Work task ▸ Pictures excluded, copy all of the data below exactly.

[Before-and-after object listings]
● ● ●

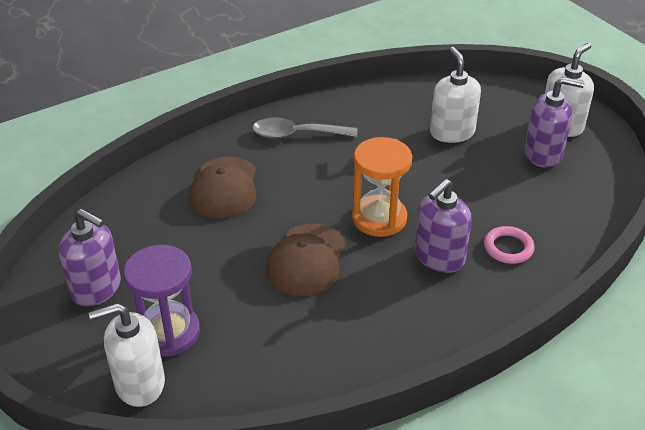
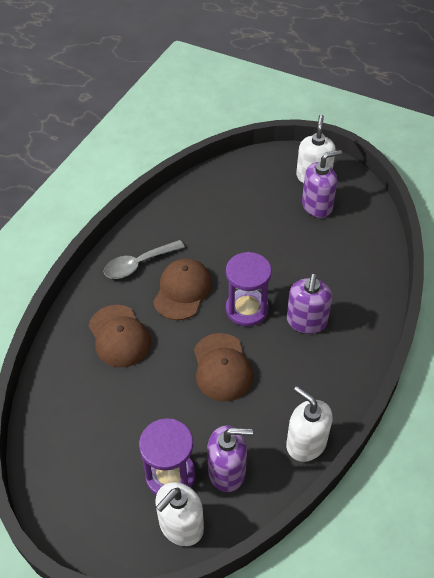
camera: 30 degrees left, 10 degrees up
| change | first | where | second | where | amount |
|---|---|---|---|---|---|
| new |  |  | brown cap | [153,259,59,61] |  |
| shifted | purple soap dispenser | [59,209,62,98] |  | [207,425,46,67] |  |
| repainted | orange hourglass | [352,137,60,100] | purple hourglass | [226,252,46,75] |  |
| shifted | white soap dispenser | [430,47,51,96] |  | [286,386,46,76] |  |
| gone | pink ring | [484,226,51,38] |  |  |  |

● ● ●

Output below ▸
camera: 30 degrees left, 10 degrees up
| change | first | where | second | where | amount |
|---|---|---|---|---|---|
| new |  |  | brown cap | [153,259,59,61] |  |
| shifted | purple soap dispenser | [59,209,62,98] |  | [207,425,46,67] |  |
| repainted | orange hourglass | [352,137,60,100] | purple hourglass | [226,252,46,75] |  |
| shifted | white soap dispenser | [430,47,51,96] |  | [286,386,46,76] |  |
| gone | pink ring | [484,226,51,38] |  |  |  |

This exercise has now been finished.